Work to be completed - Whenever the string "plus" appears in a line below, please copy the line out.

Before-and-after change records

# # # #

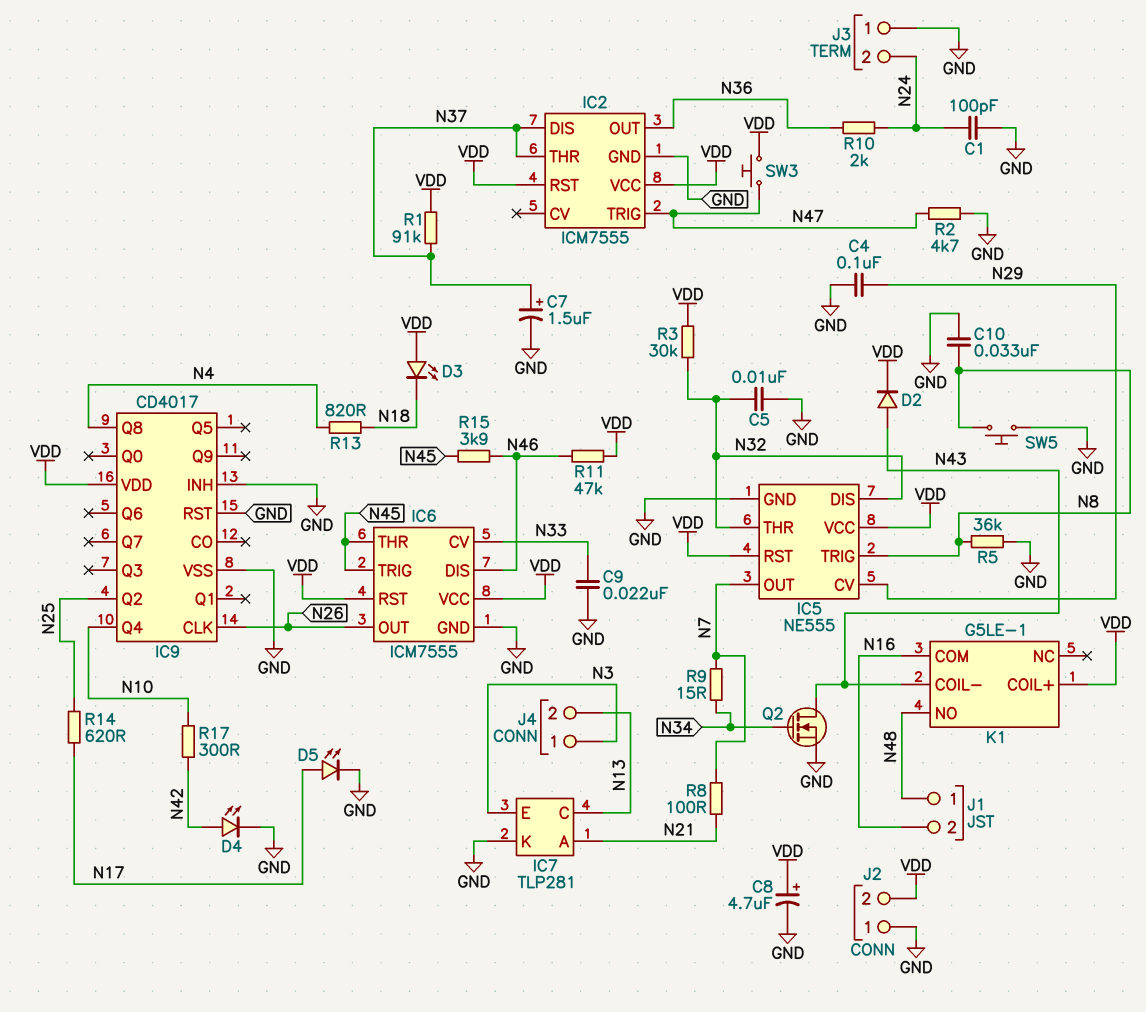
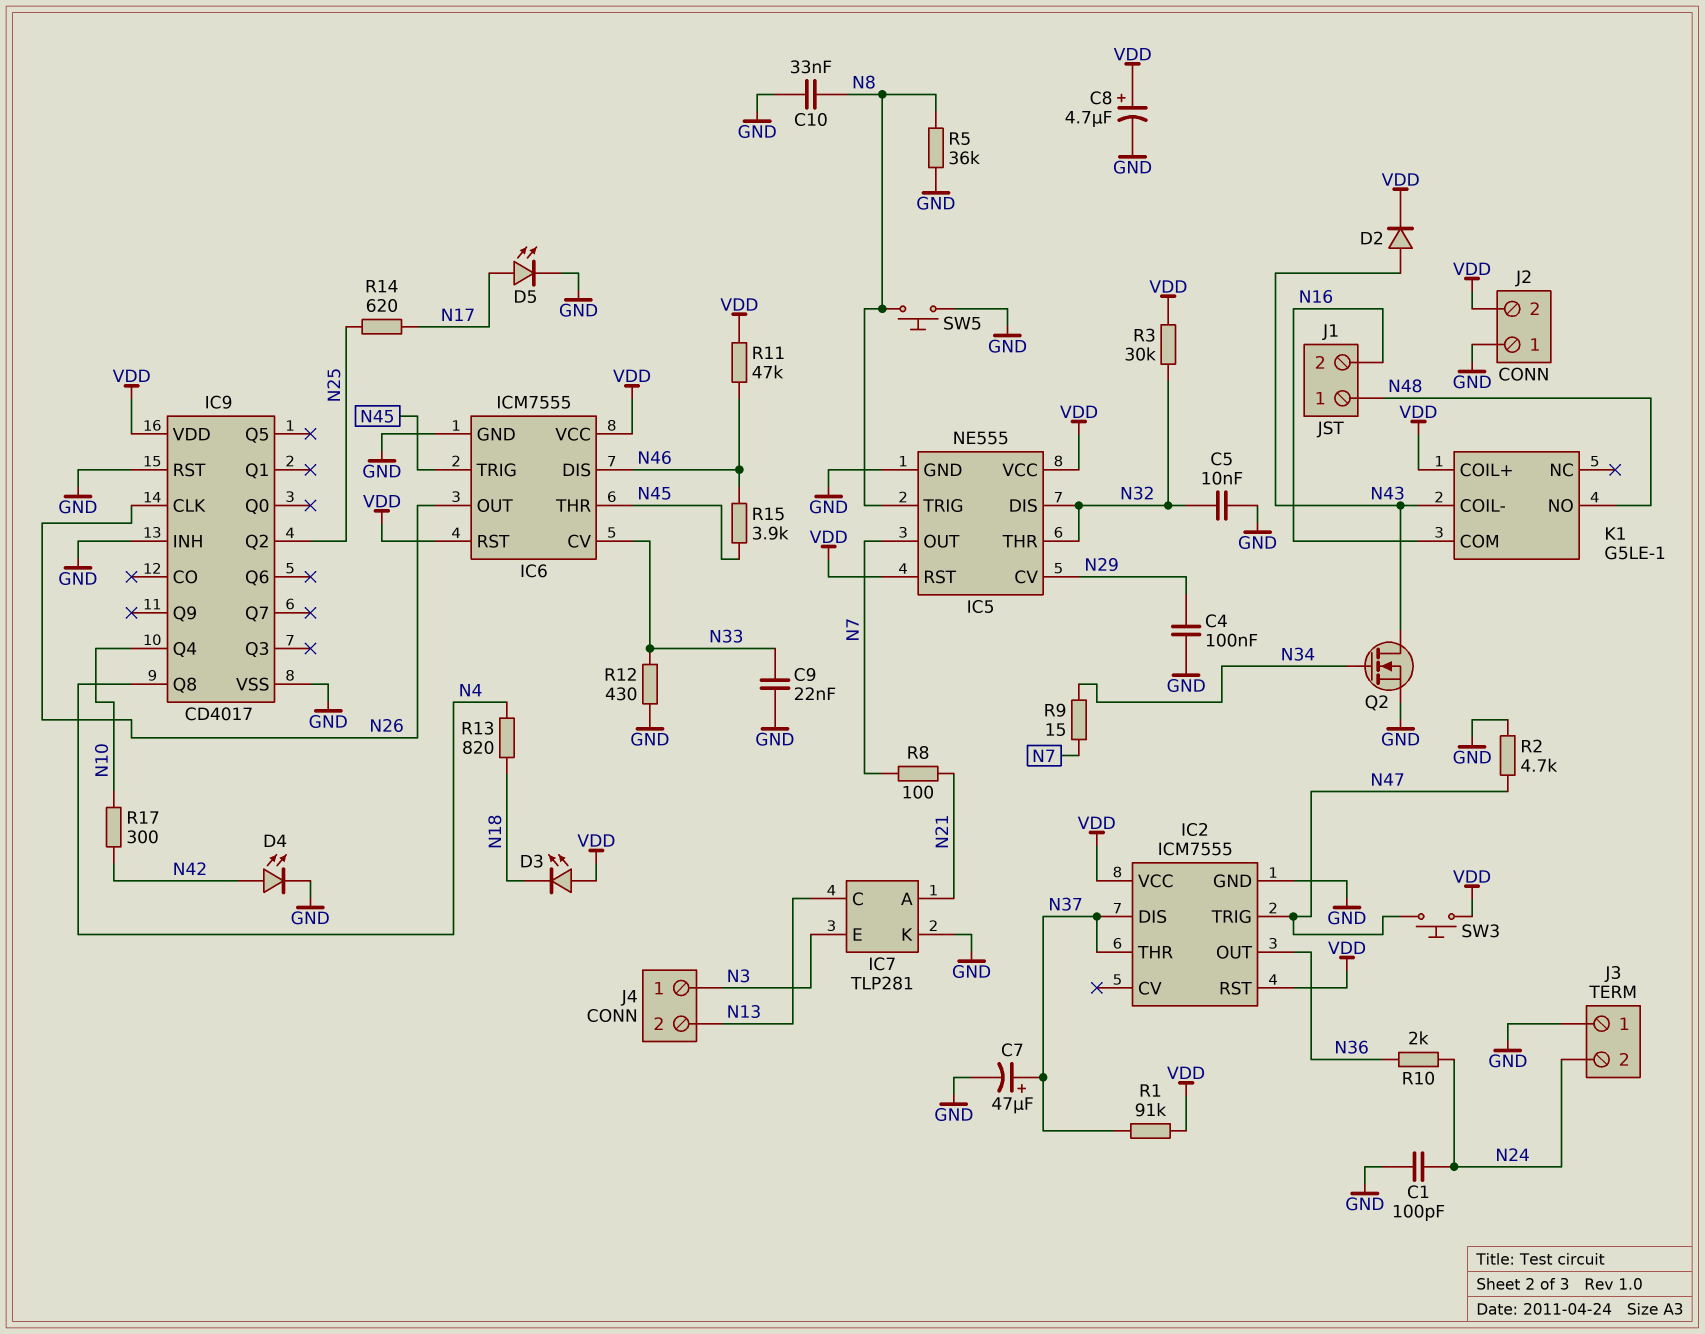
C7: 1.5uF (plus N37, minus GND) -> 47uF (plus N37, minus GND)
R12: none -> 430 (GND, N33)

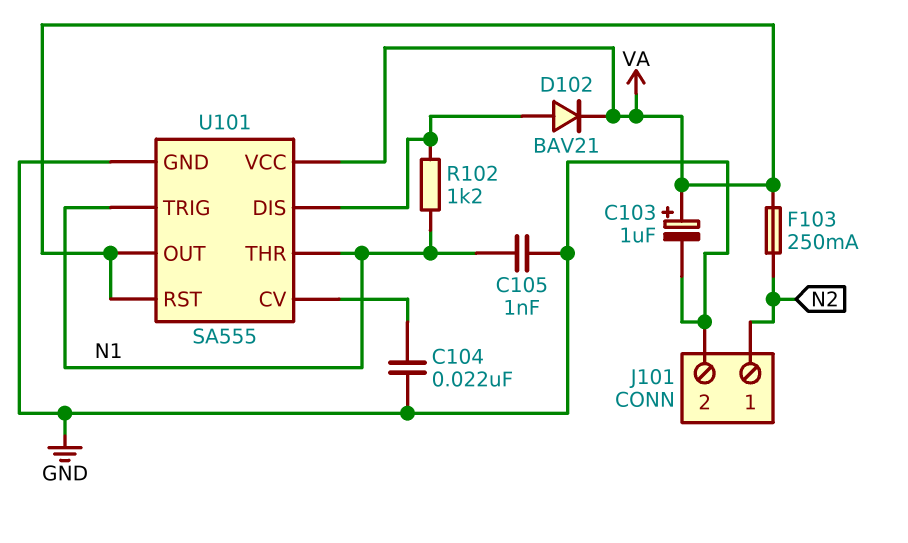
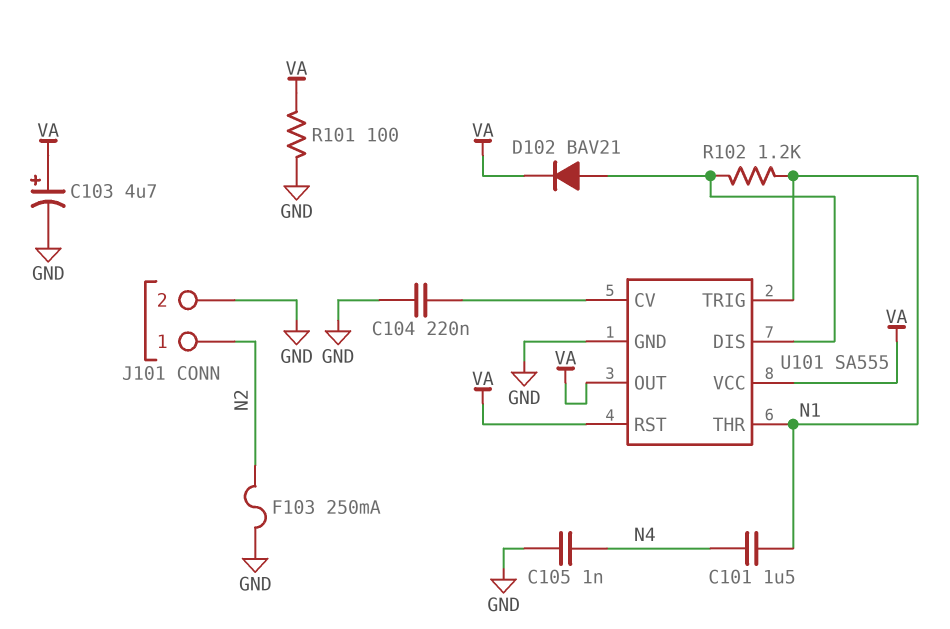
C101: none -> 1.5uF (N1, N4)
C103: 1uF (plus VA, minus GND) -> 4.7uF (plus VA, minus GND)
C104: 22nF (GND, U101/CV) -> 220nF (GND, U101/CV)
C105: 1nF (GND, N1) -> 1nF (GND, N4)
F103: 250mA (N2, VA) -> 250mA (GND, N2)
R101: none -> 100 (GND, VA)

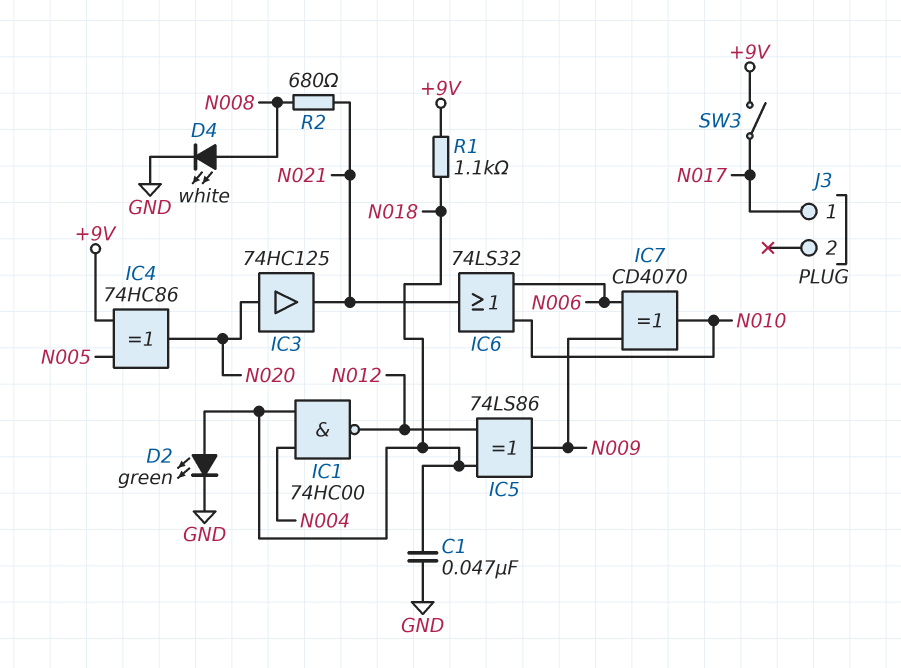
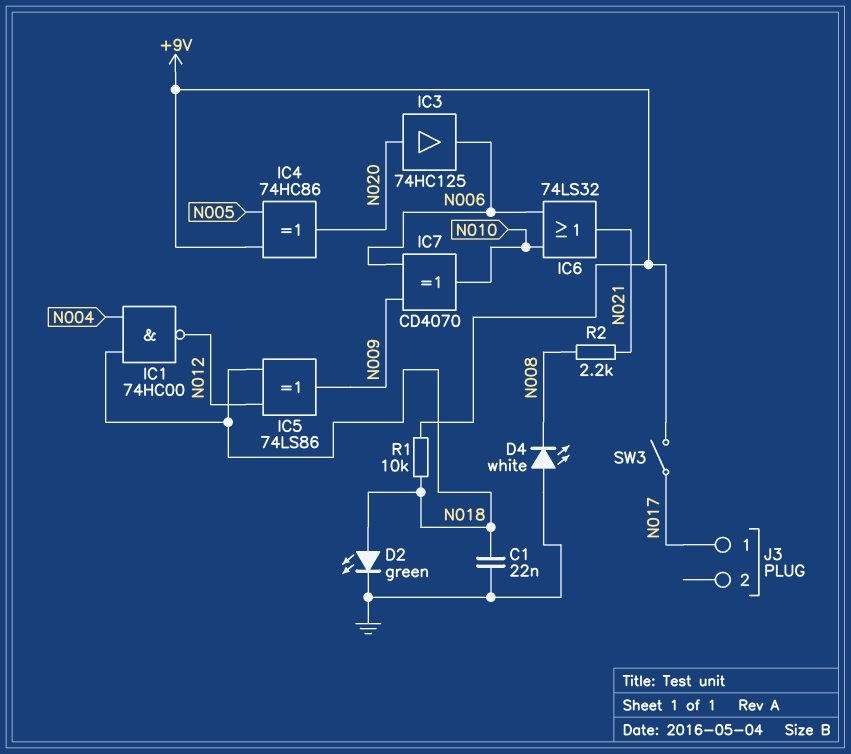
C1: 47nF (GND, N018) -> 22nF (GND, N018)
D4: LED white (A N008, K GND) -> LED white (A GND, K N008)
IC3: buffer 74HC125 (in N020, out N021) -> buffer 74HC125 (in N020, out N006)
R1: 1.1k (+9V, N018) -> 10k (+9V, N018)
R2: 680 (N008, N021) -> 2.2k (N008, N021)

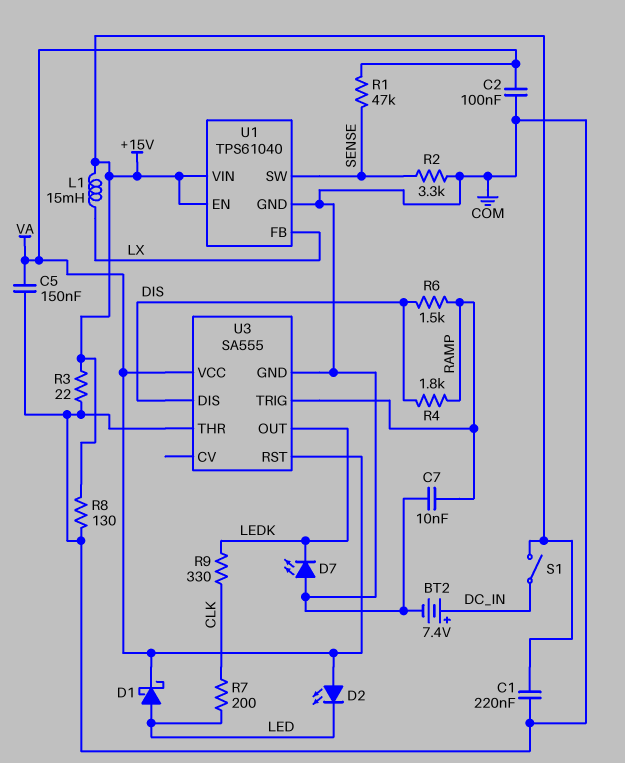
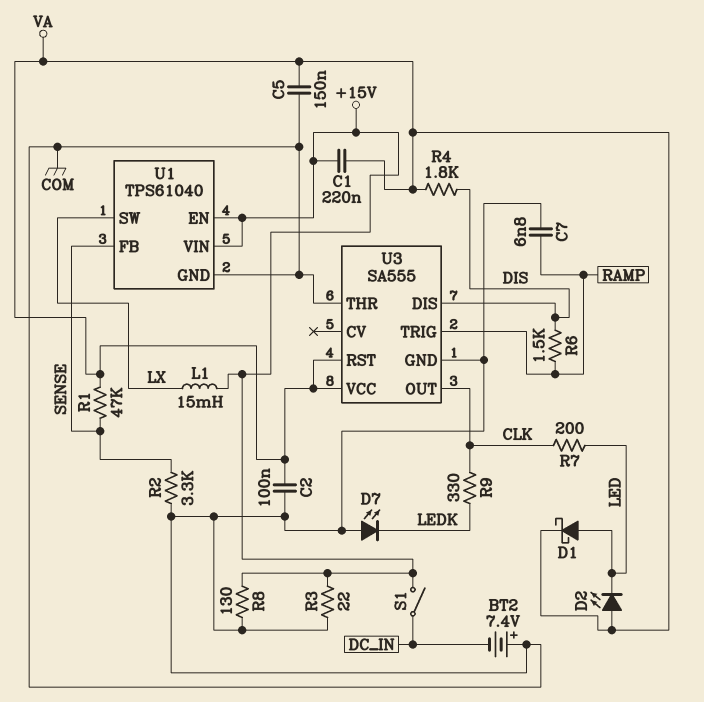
BT2: 7.4V (plus DC_IN, minus COM) -> 7.4V (plus COM, minus DC_IN)
C1: 220nF (+15V, COM) -> 220nF (+15V, VA)
C7: 10nF (COM, RAMP) -> 6.8nF (COM, RAMP)
R4: 1.8k (DIS, RAMP) -> 1.8k (DIS, VA)
U1 pin FB: LX -> SENSE
U1 pin SW: SENSE -> LX
U3 pin OUT: LEDK -> CLK

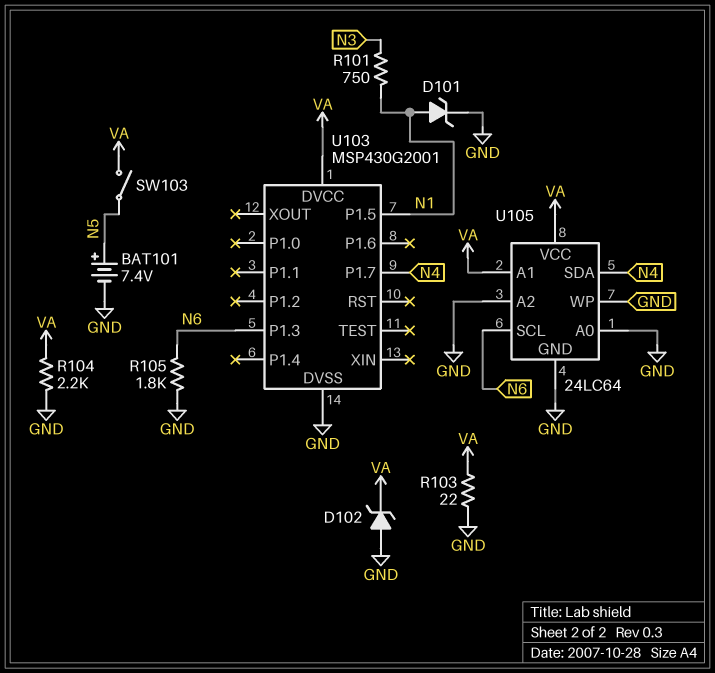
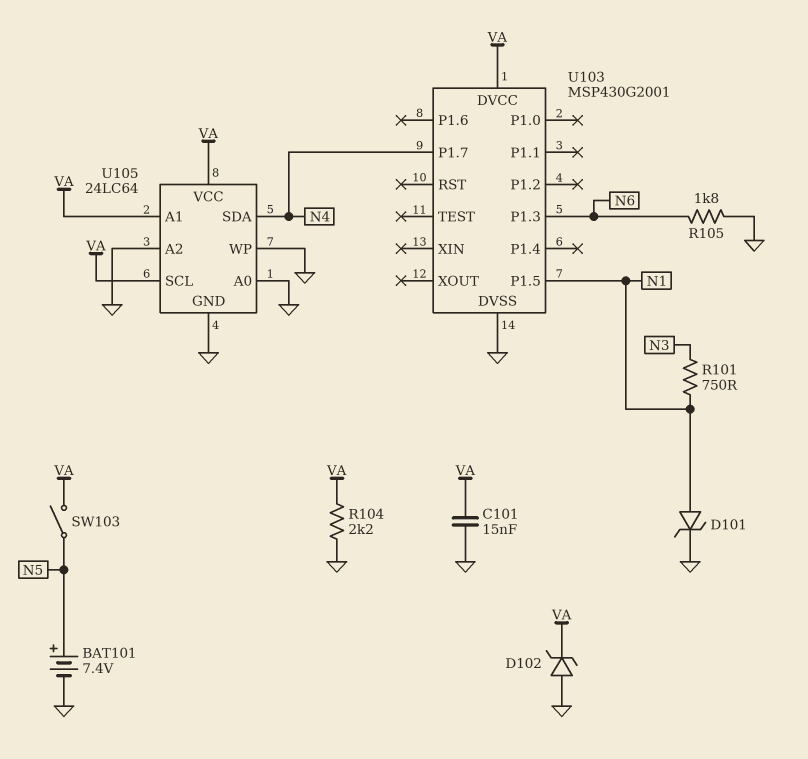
C101: none -> 15nF (GND, VA)
R103: 22 (GND, VA) -> none
U105 pin SCL: N6 -> VA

# # # #

Your response -
C7: 1.5uF (plus N37, minus GND) -> 47uF (plus N37, minus GND)
C103: 1uF (plus VA, minus GND) -> 4.7uF (plus VA, minus GND)
BT2: 7.4V (plus DC_IN, minus COM) -> 7.4V (plus COM, minus DC_IN)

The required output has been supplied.